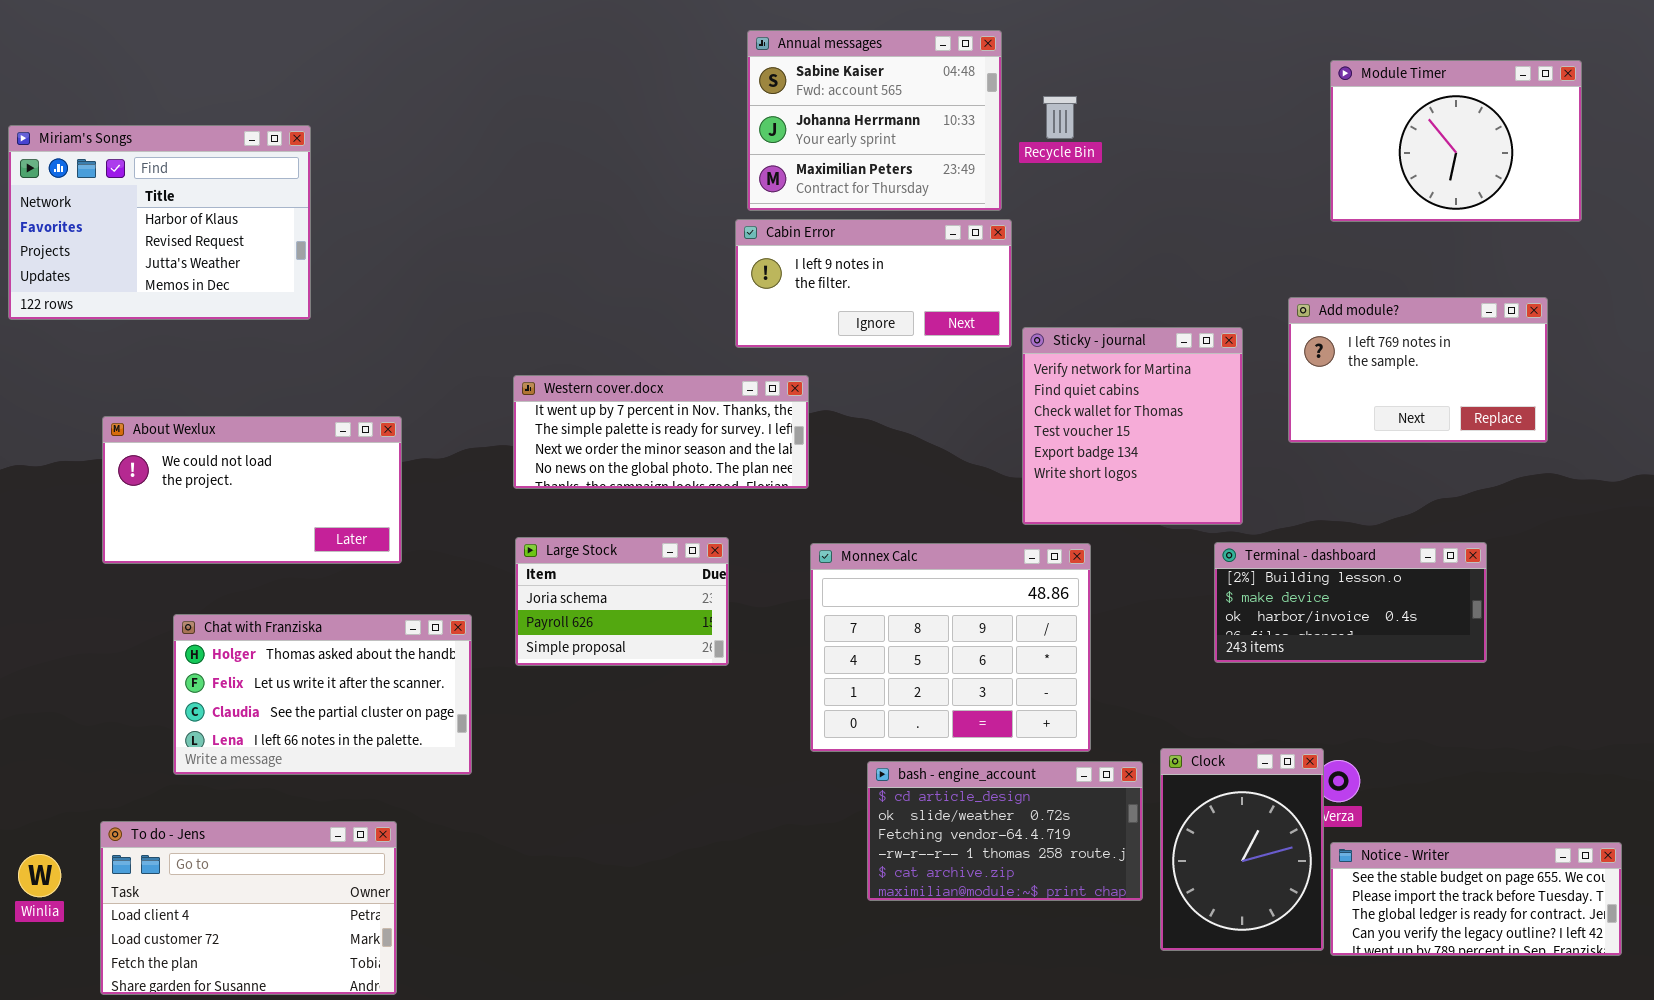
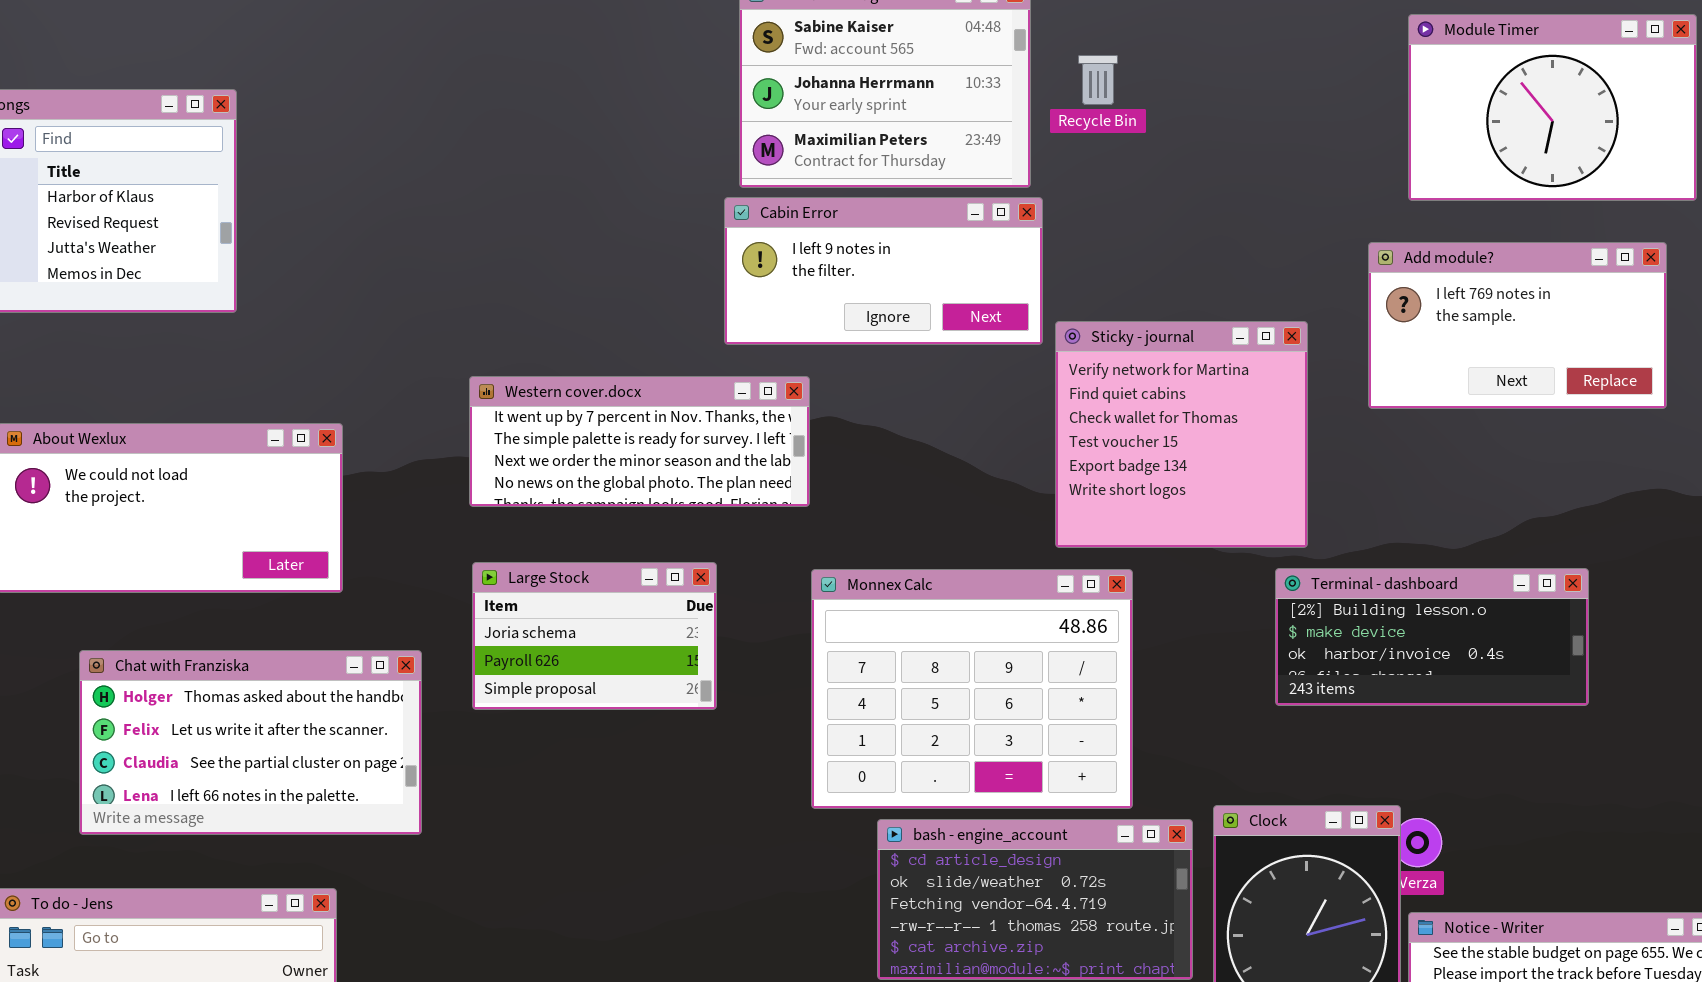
Add module?: [1288,297,1548,443] -> [1368,242,1667,409], moved

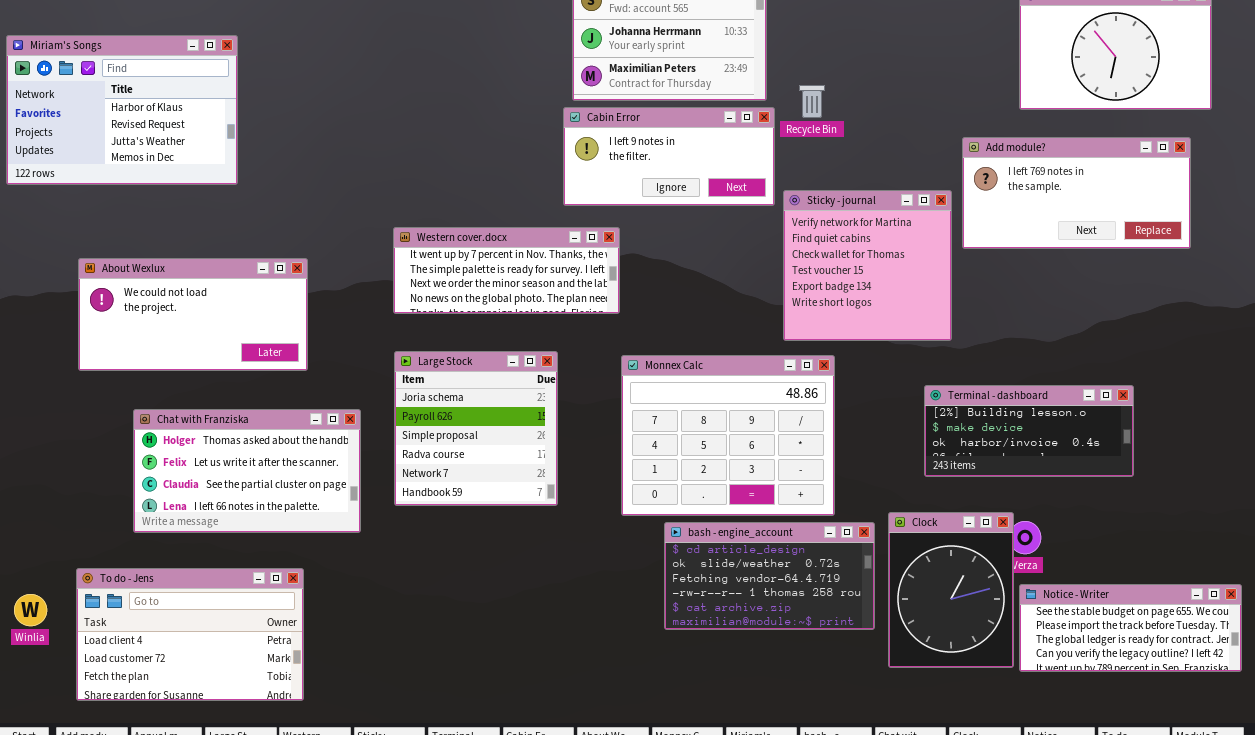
Recycle Bin: [1078,55,1118,105] -> [799,85,825,118], moved
Add module?: [1368,242,1667,409] -> [962,137,1191,249], resized
Large Stock: [472,562,717,710] -> [394,351,558,506], resized
Terminal - dashboard: [1275,568,1589,706] -> [924,385,1134,477], moved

===

## Problem requirements:
Of the lines above, show those in which "moved" appears.

## Answer to the problem:
Add module?: [1288,297,1548,443] -> [1368,242,1667,409], moved
Recycle Bin: [1078,55,1118,105] -> [799,85,825,118], moved
Terminal - dashboard: [1275,568,1589,706] -> [924,385,1134,477], moved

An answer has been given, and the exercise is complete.